(Scene change data)

● ● ● ● ●

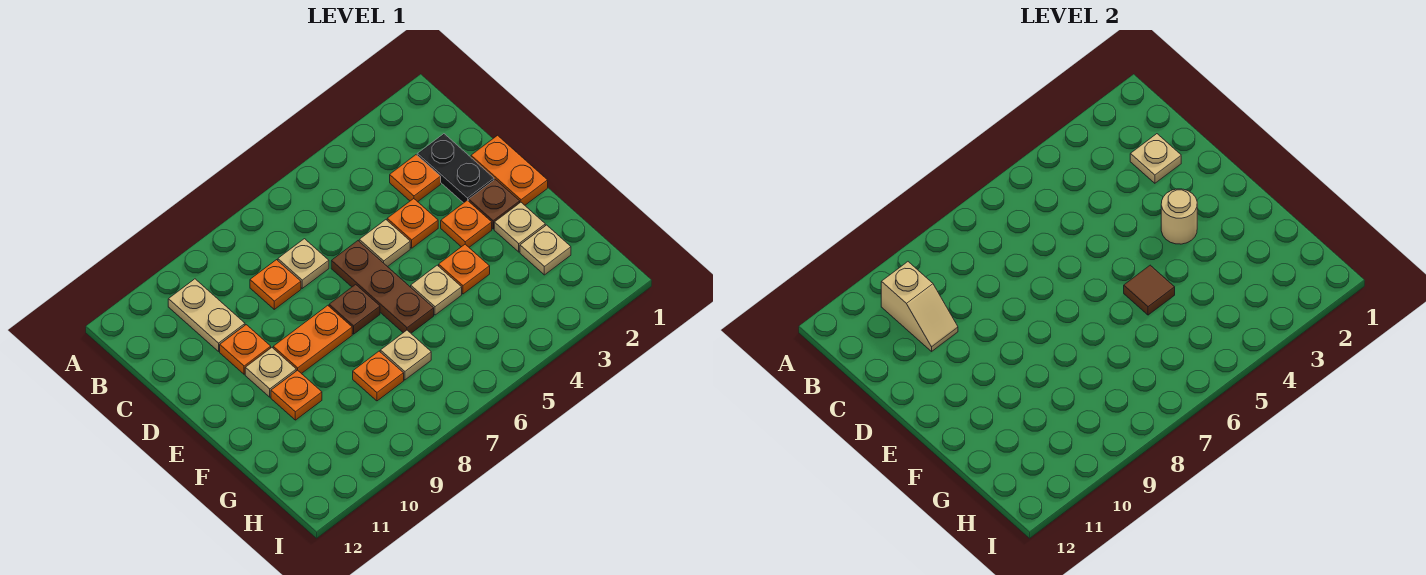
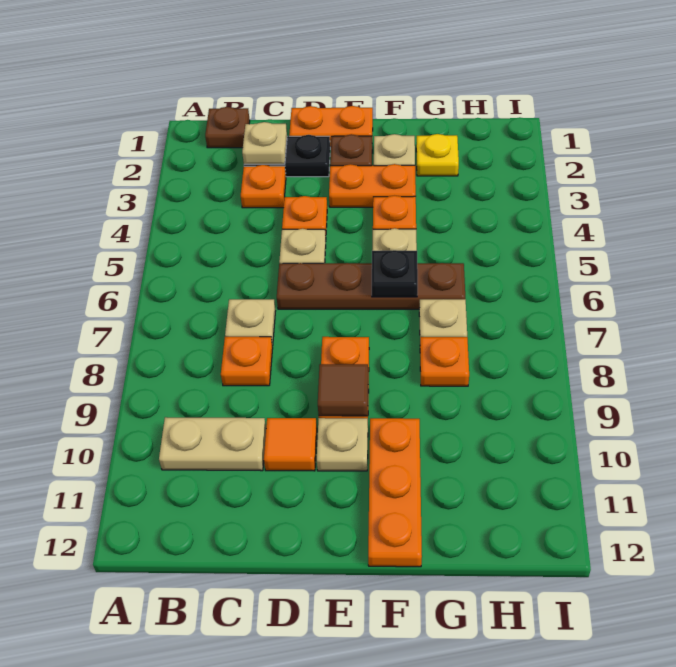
tan slope B10:C10 level 2 top B -> none
brown plate D6:F6 level 1 -> brown plate D6:G6 level 1
orange plate D10 level 1 -> orange tile D10 level 1
orange plate E3 level 1 -> orange plate E3:F3 level 1
tan round brick E3 level 2 -> none
brown plate E7 level 1 -> brown plate B1 level 1
brown tile F5 level 2 -> brown tile E9 level 2
none -> black plate F6 level 2
orange plate F10 level 1 -> orange plate F10:F12 level 1
tan plate G2 level 1 -> yellow plate G2 level 1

● ● ● ● ●

• WHAT TO PRODUCE: Hand back the records above exactly, leaving out every picture.

• RESPONSE AREA:
tan slope B10:C10 level 2 top B -> none
brown plate D6:F6 level 1 -> brown plate D6:G6 level 1
orange plate D10 level 1 -> orange tile D10 level 1
orange plate E3 level 1 -> orange plate E3:F3 level 1
tan round brick E3 level 2 -> none
brown plate E7 level 1 -> brown plate B1 level 1
brown tile F5 level 2 -> brown tile E9 level 2
none -> black plate F6 level 2
orange plate F10 level 1 -> orange plate F10:F12 level 1
tan plate G2 level 1 -> yellow plate G2 level 1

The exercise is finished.